Information shown Start Marker

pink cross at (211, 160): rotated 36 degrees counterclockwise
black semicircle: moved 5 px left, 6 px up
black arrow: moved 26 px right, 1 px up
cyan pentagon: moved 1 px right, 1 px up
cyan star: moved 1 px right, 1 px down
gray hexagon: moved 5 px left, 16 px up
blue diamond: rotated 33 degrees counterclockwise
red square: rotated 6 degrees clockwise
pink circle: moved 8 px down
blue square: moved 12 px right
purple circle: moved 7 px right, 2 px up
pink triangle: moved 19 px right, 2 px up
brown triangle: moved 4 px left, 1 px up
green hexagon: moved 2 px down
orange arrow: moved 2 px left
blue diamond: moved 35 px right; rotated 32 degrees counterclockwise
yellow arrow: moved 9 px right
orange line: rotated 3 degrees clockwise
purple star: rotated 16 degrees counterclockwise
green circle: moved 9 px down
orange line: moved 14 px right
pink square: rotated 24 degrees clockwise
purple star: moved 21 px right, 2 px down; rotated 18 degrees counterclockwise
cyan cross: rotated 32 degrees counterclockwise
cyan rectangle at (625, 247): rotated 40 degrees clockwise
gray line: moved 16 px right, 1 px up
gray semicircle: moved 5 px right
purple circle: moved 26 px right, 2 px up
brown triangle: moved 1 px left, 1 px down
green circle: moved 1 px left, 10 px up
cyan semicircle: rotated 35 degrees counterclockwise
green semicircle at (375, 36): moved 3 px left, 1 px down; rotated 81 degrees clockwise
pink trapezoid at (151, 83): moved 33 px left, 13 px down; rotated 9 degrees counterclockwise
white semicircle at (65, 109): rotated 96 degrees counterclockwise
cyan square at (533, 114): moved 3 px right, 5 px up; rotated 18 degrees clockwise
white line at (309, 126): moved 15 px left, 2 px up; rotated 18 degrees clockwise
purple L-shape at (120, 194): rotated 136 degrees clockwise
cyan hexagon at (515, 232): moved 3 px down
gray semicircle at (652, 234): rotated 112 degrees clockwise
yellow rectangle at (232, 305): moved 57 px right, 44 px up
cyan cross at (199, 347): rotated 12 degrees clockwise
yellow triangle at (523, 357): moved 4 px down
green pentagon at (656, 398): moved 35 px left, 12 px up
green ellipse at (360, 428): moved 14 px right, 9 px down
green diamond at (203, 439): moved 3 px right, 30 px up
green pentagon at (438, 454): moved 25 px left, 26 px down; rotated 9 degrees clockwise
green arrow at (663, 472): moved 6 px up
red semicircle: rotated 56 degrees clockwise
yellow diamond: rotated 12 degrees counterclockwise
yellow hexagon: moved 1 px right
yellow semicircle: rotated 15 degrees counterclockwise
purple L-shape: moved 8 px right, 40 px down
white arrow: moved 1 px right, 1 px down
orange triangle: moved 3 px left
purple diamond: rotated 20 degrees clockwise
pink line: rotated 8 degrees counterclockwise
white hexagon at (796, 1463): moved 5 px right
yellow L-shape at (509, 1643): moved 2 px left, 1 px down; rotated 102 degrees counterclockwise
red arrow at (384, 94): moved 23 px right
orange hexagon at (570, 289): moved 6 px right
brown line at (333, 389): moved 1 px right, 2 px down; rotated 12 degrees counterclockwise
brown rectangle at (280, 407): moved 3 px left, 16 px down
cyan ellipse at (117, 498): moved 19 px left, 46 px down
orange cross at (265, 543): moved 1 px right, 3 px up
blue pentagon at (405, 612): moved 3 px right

Information shown End Marker

Copy exactly, please, the span of lines that begins at the line with "yellow rectangle at" and ends at the last line of the data, both included.

yellow rectangle at (232, 305): moved 57 px right, 44 px up
cyan cross at (199, 347): rotated 12 degrees clockwise
yellow triangle at (523, 357): moved 4 px down
green pentagon at (656, 398): moved 35 px left, 12 px up
green ellipse at (360, 428): moved 14 px right, 9 px down
green diamond at (203, 439): moved 3 px right, 30 px up
green pentagon at (438, 454): moved 25 px left, 26 px down; rotated 9 degrees clockwise
green arrow at (663, 472): moved 6 px up
red semicircle: rotated 56 degrees clockwise
yellow diamond: rotated 12 degrees counterclockwise
yellow hexagon: moved 1 px right
yellow semicircle: rotated 15 degrees counterclockwise
purple L-shape: moved 8 px right, 40 px down
white arrow: moved 1 px right, 1 px down
orange triangle: moved 3 px left
purple diamond: rotated 20 degrees clockwise
pink line: rotated 8 degrees counterclockwise
white hexagon at (796, 1463): moved 5 px right
yellow L-shape at (509, 1643): moved 2 px left, 1 px down; rotated 102 degrees counterclockwise
red arrow at (384, 94): moved 23 px right
orange hexagon at (570, 289): moved 6 px right
brown line at (333, 389): moved 1 px right, 2 px down; rotated 12 degrees counterclockwise
brown rectangle at (280, 407): moved 3 px left, 16 px down
cyan ellipse at (117, 498): moved 19 px left, 46 px down
orange cross at (265, 543): moved 1 px right, 3 px up
blue pentagon at (405, 612): moved 3 px right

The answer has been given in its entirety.